Dataset entries
+++++

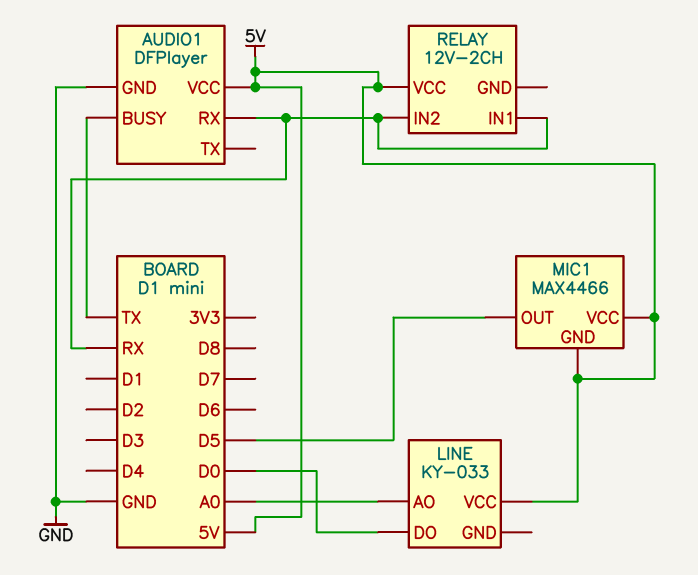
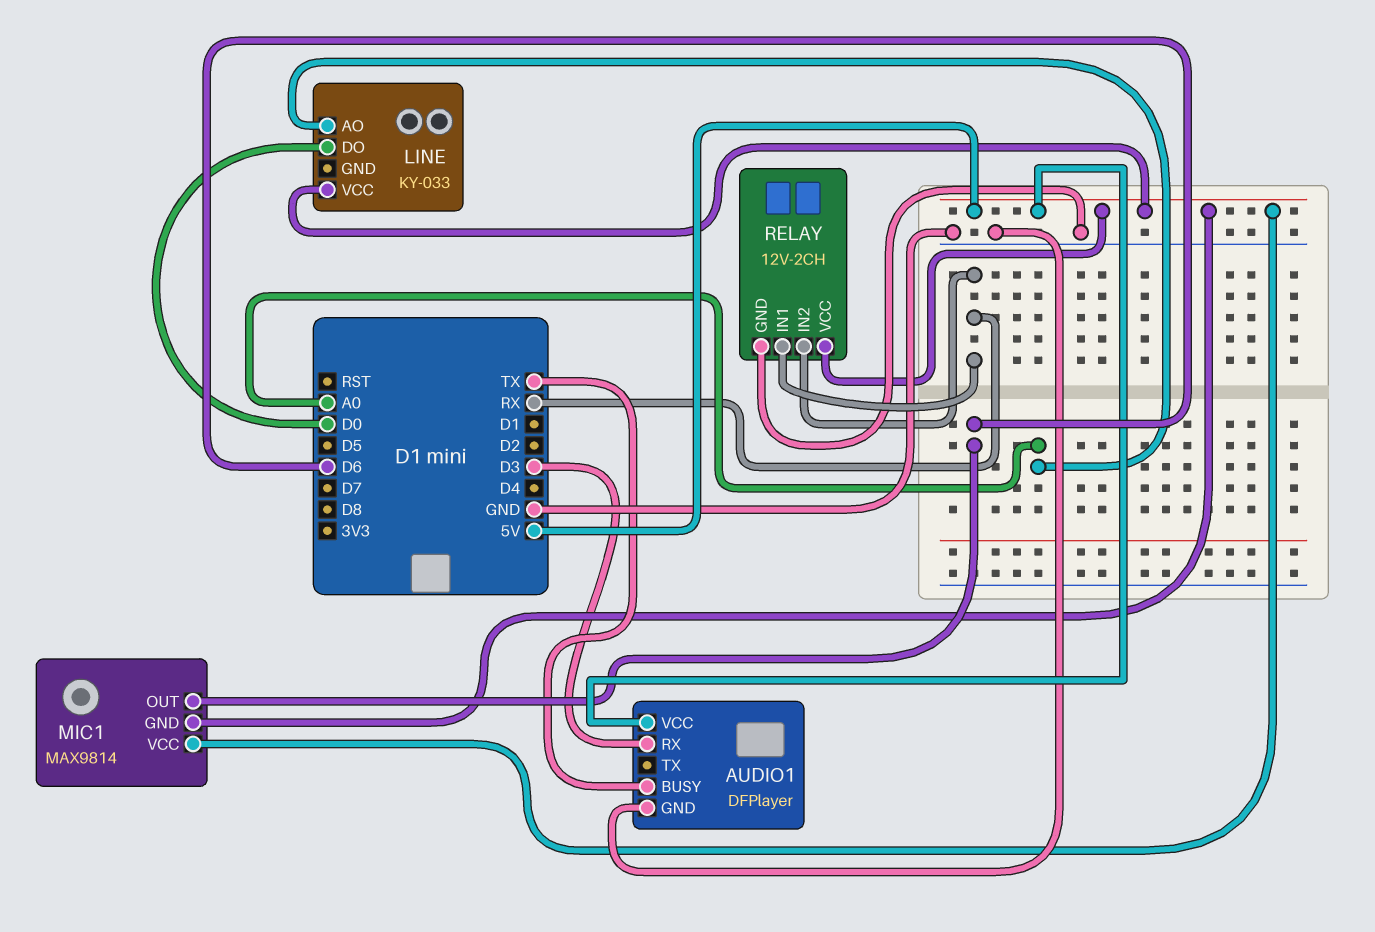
AUDIO1 pin RX: RX -> D3
MIC1: MAX4466 -> MAX9814
MIC1 pin OUT: D5 -> D6
RELAY pin GND: none -> GND

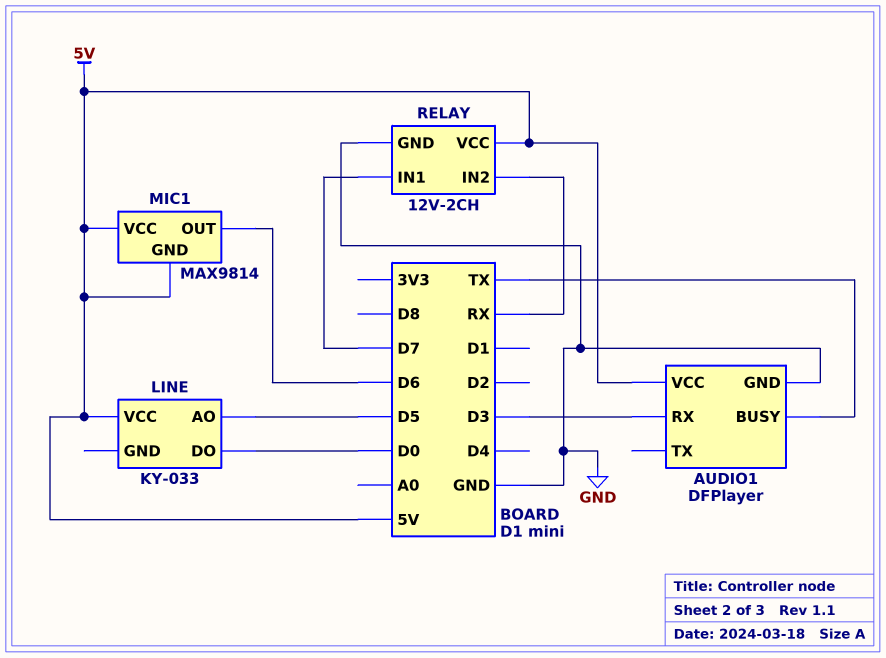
LINE pin AO: A0 -> D5
RELAY pin IN1: RX -> D7

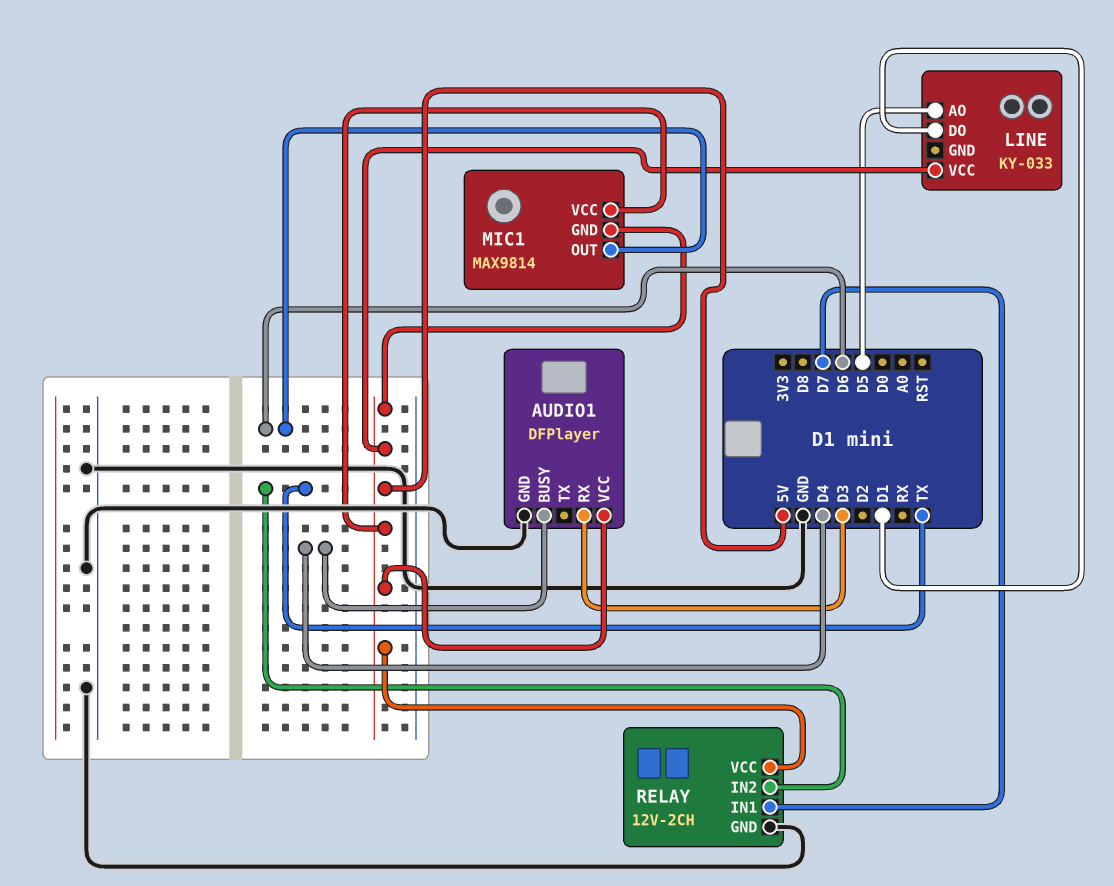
AUDIO1 pin BUSY: TX -> D4
LINE pin DO: D0 -> D1
RELAY pin IN2: RX -> TX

+++++

What to work on
Find every line in the records above that contains the word "RELAY", and copy each one.

Written response
RELAY pin GND: none -> GND
RELAY pin IN1: RX -> D7
RELAY pin IN2: RX -> TX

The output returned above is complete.